Stored items:
::::::::
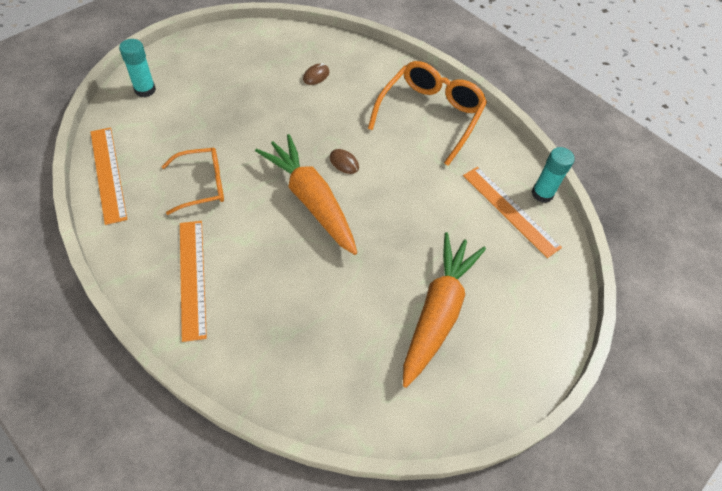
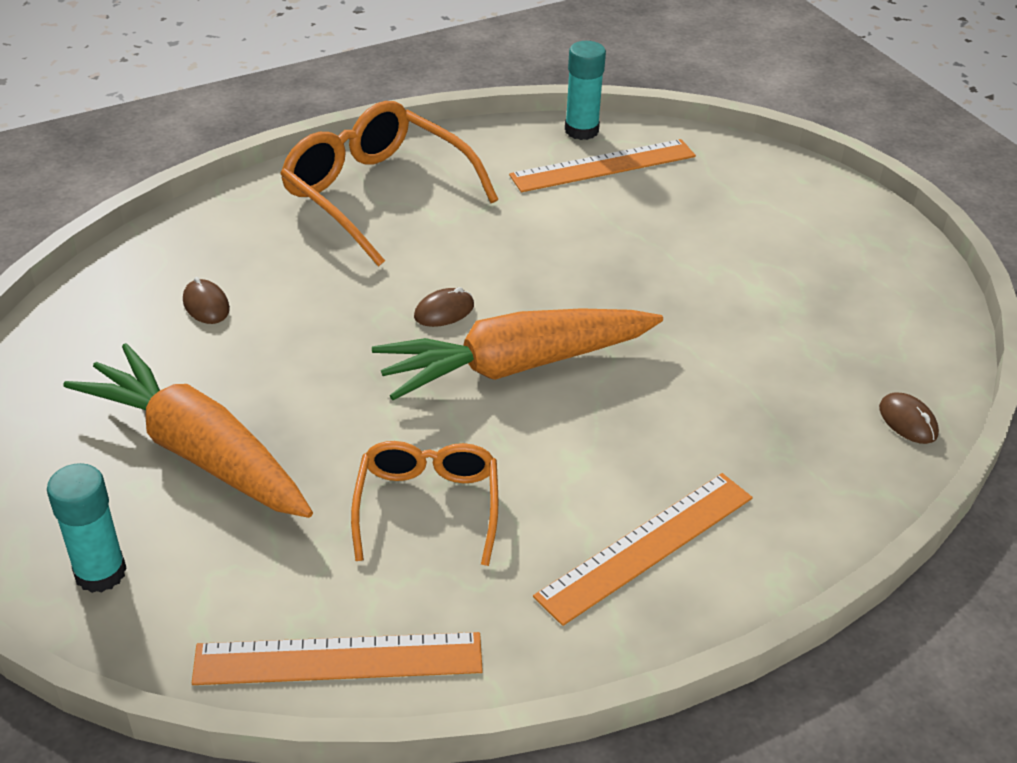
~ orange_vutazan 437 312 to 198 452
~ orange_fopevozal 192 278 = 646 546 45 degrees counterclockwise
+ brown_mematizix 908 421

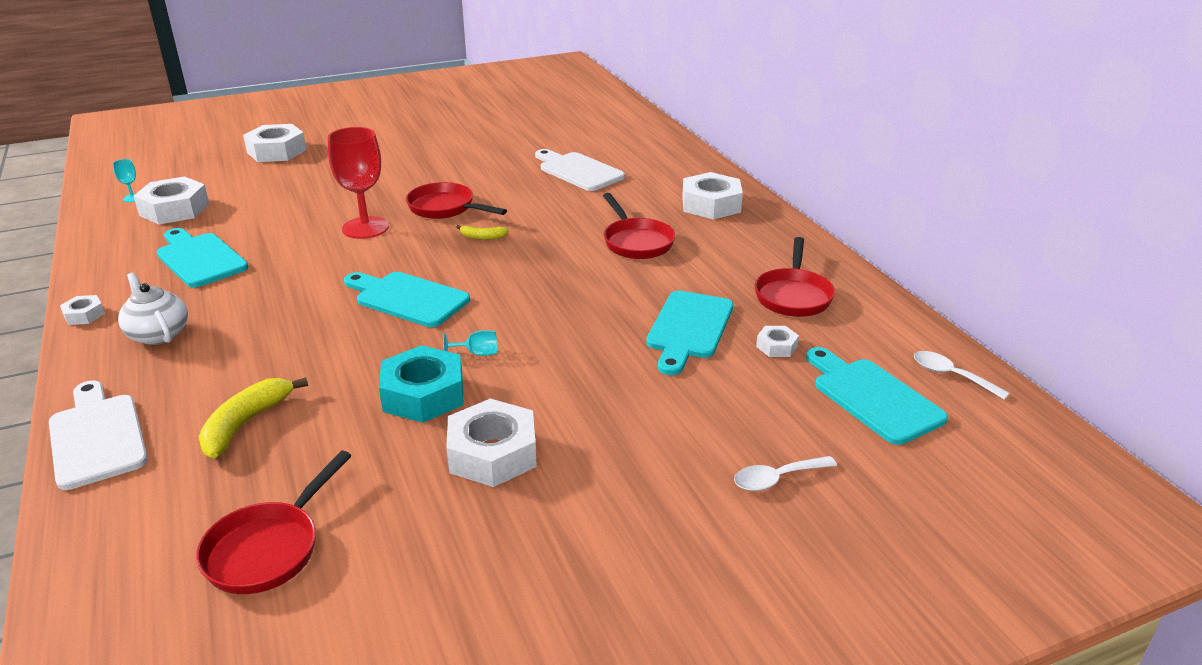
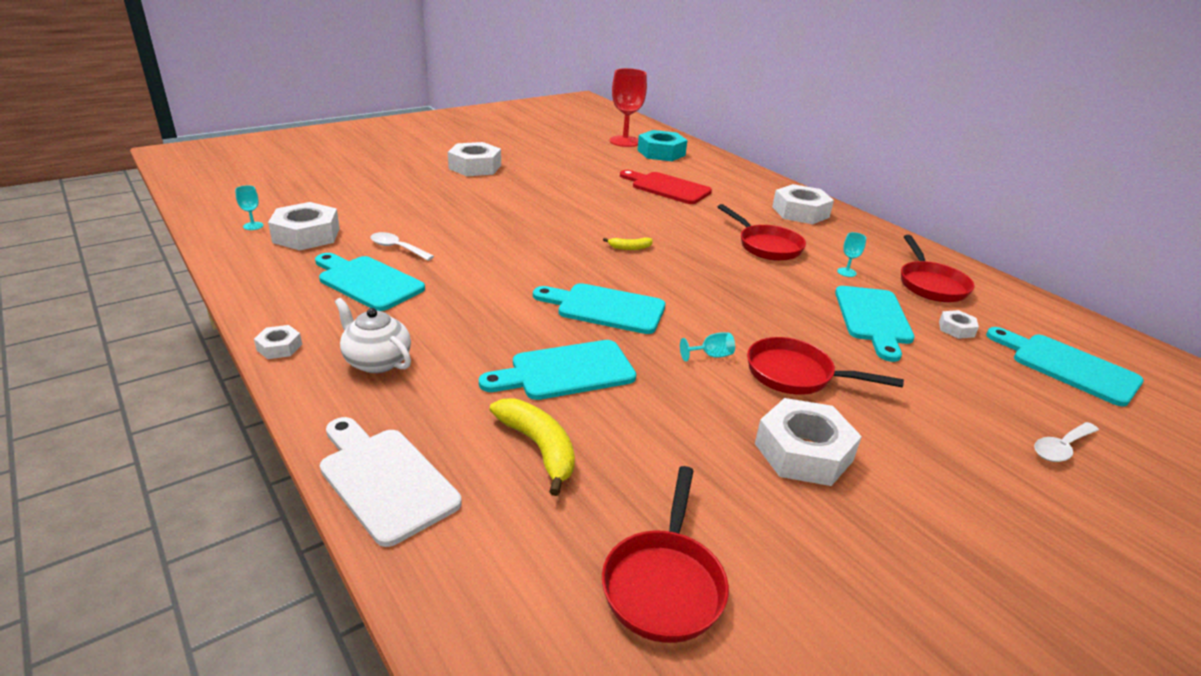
~ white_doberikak 951 376 to 397 248
~ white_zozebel 276 151 to 475 167
+ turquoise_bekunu 566 371
~ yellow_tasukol 245 424 = 539 448 135 degrees clockwise
~ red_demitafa 365 228 to 625 141
~ white_bekunu 578 171 to red_bekunu 667 188
~ turquoise_zozebel 423 394 to 661 153
~ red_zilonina 445 208 to 796 375
+ turquoise_demitafa 846 272

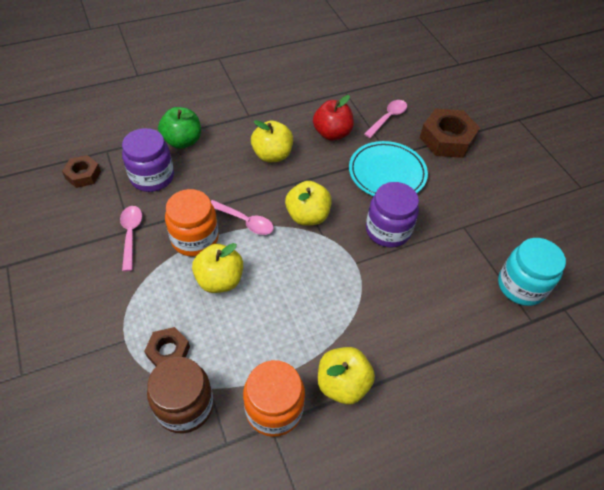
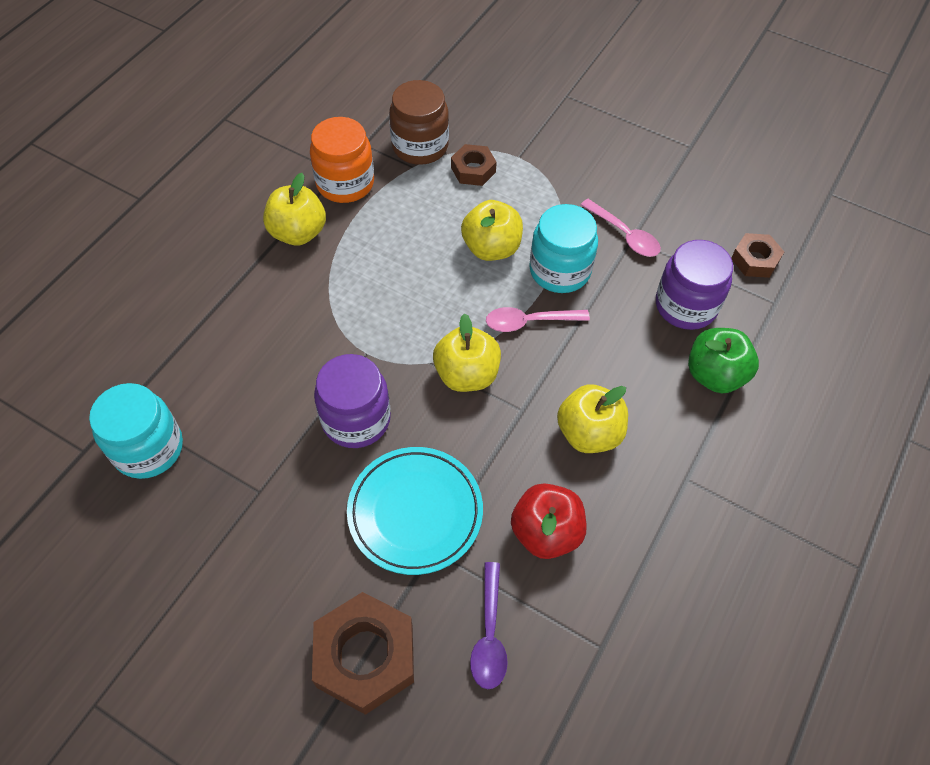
~ pink_doberikak 388 118 to purple_doberikak 489 634
~ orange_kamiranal 195 238 to turquoise_kamiranal 559 270

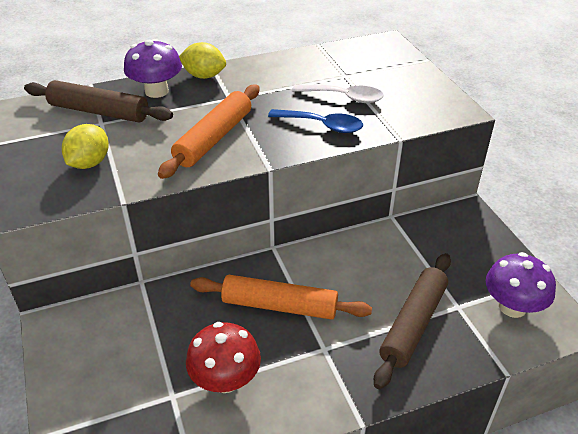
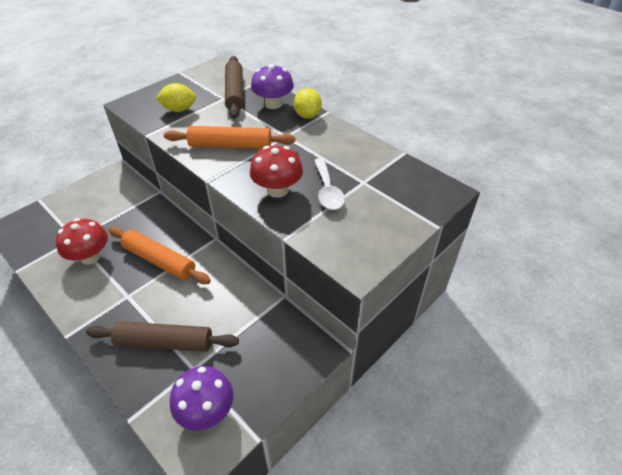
~ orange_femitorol 279 306 = 159 260 45 degrees counterclockwise
~ blue_doberikak 322 125 to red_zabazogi 277 190

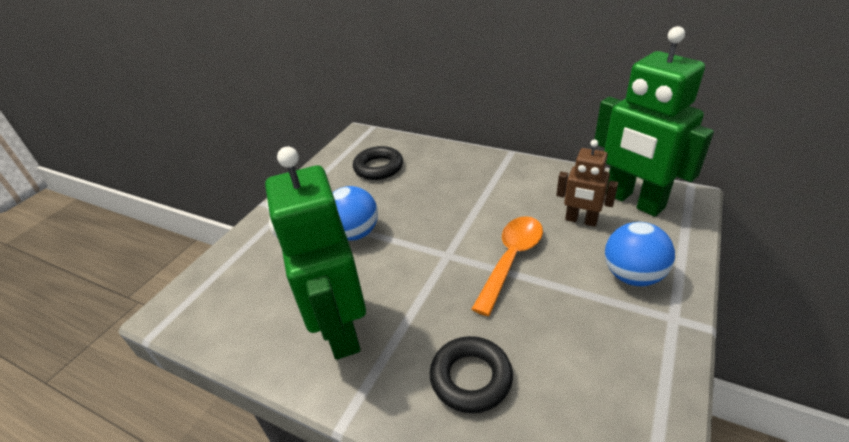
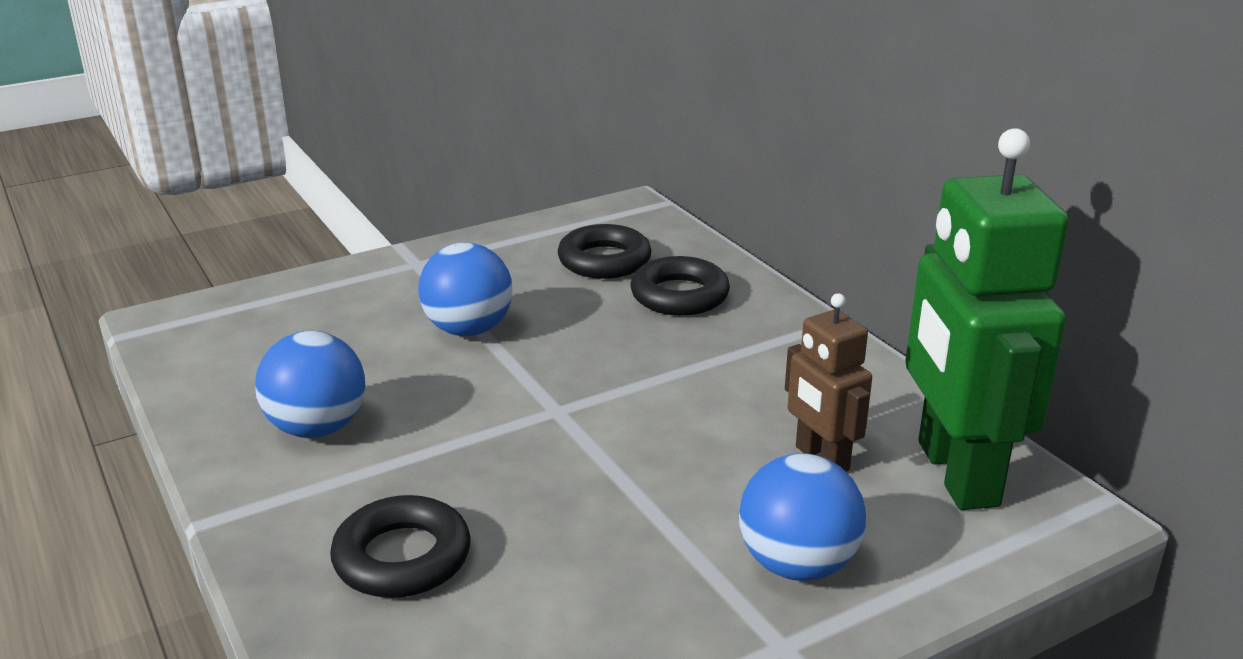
~ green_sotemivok 340 330 to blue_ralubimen 317 428
+ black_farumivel 679 295
- orange_doberikak 511 259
::::::::
#### [Task]
Give the entries above again, exactly as written and free of images.

#### [Solution to the exercise]
~ orange_vutazan 437 312 to 198 452
~ orange_fopevozal 192 278 = 646 546 45 degrees counterclockwise
+ brown_mematizix 908 421

~ white_doberikak 951 376 to 397 248
~ white_zozebel 276 151 to 475 167
+ turquoise_bekunu 566 371
~ yellow_tasukol 245 424 = 539 448 135 degrees clockwise
~ red_demitafa 365 228 to 625 141
~ white_bekunu 578 171 to red_bekunu 667 188
~ turquoise_zozebel 423 394 to 661 153
~ red_zilonina 445 208 to 796 375
+ turquoise_demitafa 846 272

~ pink_doberikak 388 118 to purple_doberikak 489 634
~ orange_kamiranal 195 238 to turquoise_kamiranal 559 270

~ orange_femitorol 279 306 = 159 260 45 degrees counterclockwise
~ blue_doberikak 322 125 to red_zabazogi 277 190

~ green_sotemivok 340 330 to blue_ralubimen 317 428
+ black_farumivel 679 295
- orange_doberikak 511 259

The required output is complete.